**Records provided**
^^^^^^^^
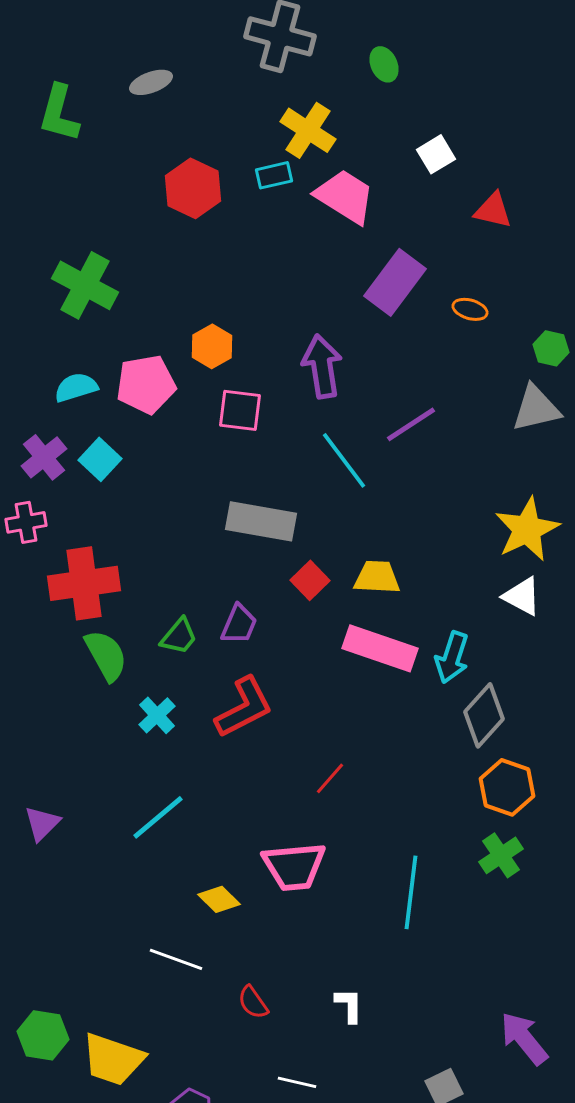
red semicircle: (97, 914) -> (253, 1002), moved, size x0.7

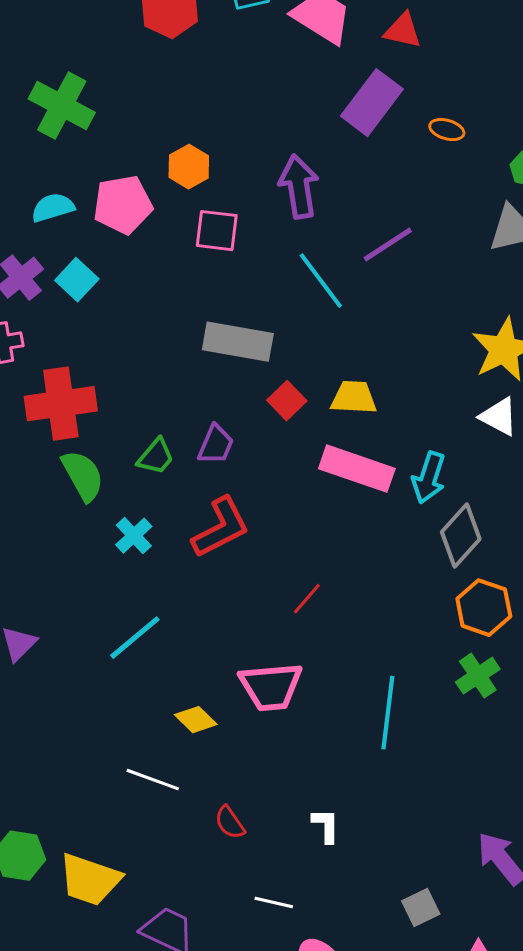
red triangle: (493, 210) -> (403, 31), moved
^^^^^^^^
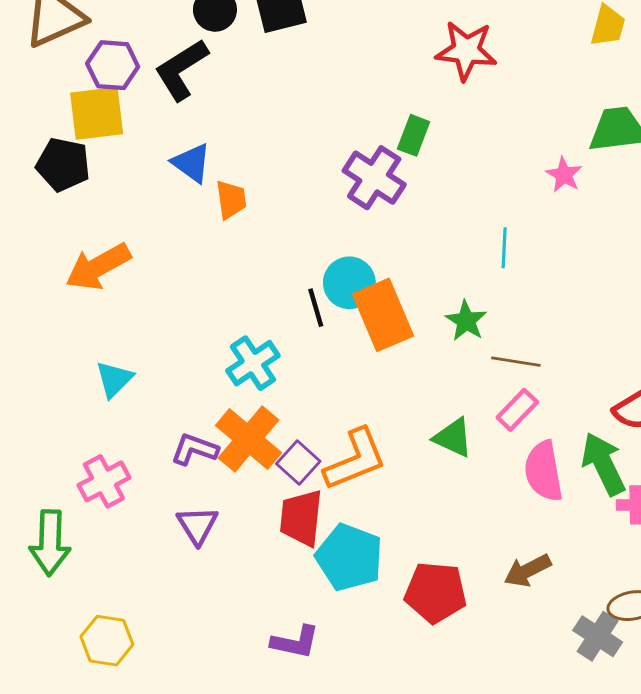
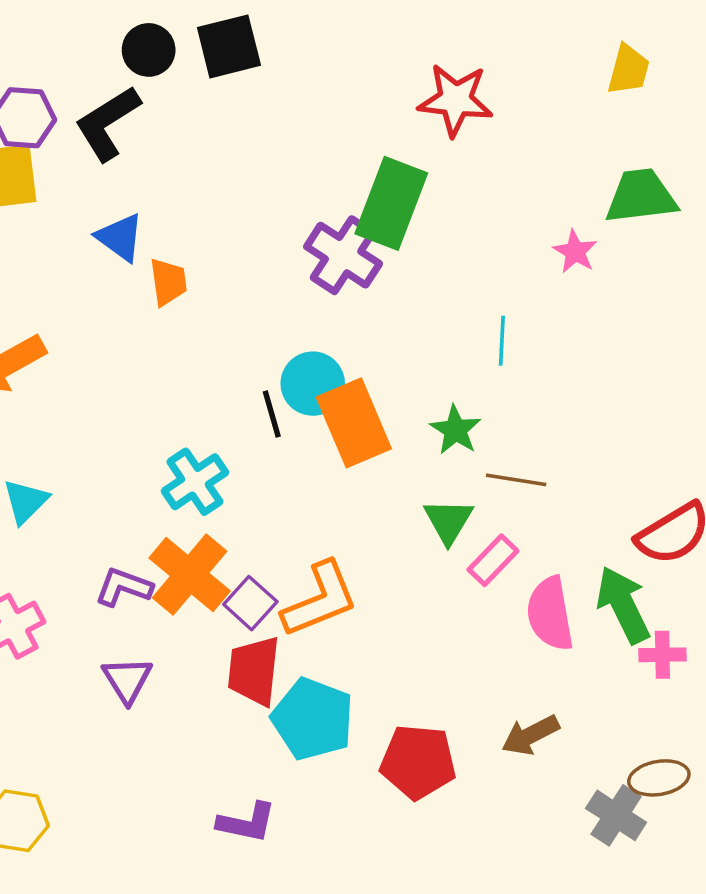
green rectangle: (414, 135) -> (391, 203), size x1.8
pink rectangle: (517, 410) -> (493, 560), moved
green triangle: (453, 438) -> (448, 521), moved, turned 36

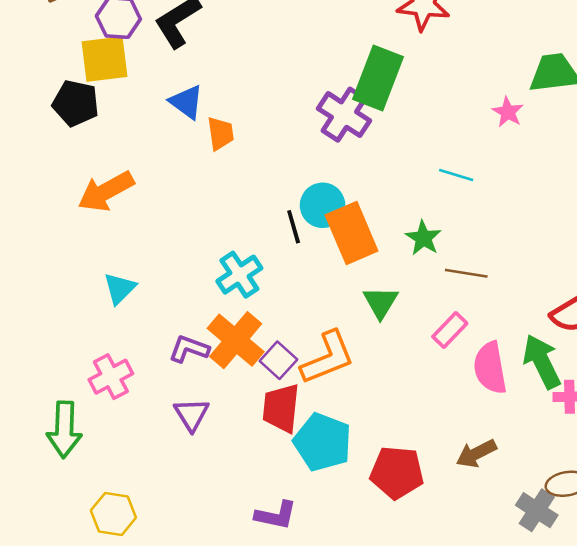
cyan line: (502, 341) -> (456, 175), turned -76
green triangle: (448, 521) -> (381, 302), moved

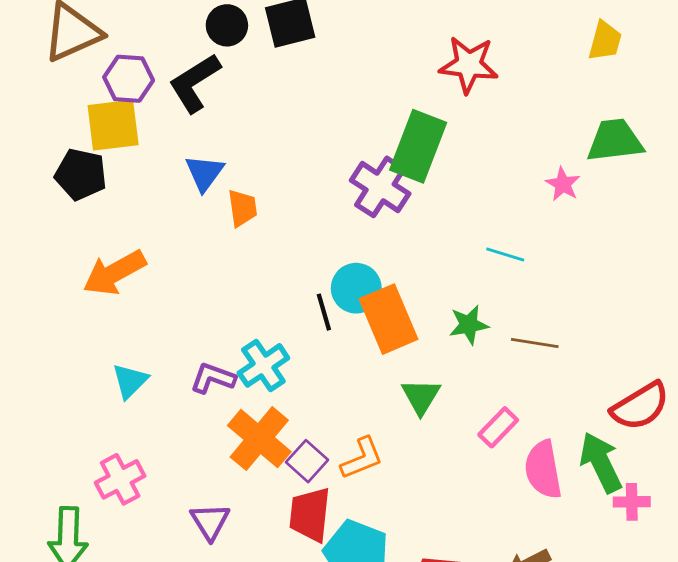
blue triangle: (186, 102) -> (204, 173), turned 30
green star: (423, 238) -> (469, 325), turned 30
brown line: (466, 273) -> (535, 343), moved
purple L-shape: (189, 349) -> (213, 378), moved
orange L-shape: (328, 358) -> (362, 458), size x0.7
^^^^^^^^
**Exercise brief**
Skipping the pictures, print the lines in the listing above exactly as written, starting at the line with "green triangle: (453, 438)" and ending at the line with "orange L-shape: (328, 358)", both included.

**Response area**
green triangle: (453, 438) -> (448, 521), moved, turned 36

cyan line: (502, 341) -> (456, 175), turned -76
green triangle: (448, 521) -> (381, 302), moved

blue triangle: (186, 102) -> (204, 173), turned 30
green star: (423, 238) -> (469, 325), turned 30
brown line: (466, 273) -> (535, 343), moved
purple L-shape: (189, 349) -> (213, 378), moved
orange L-shape: (328, 358) -> (362, 458), size x0.7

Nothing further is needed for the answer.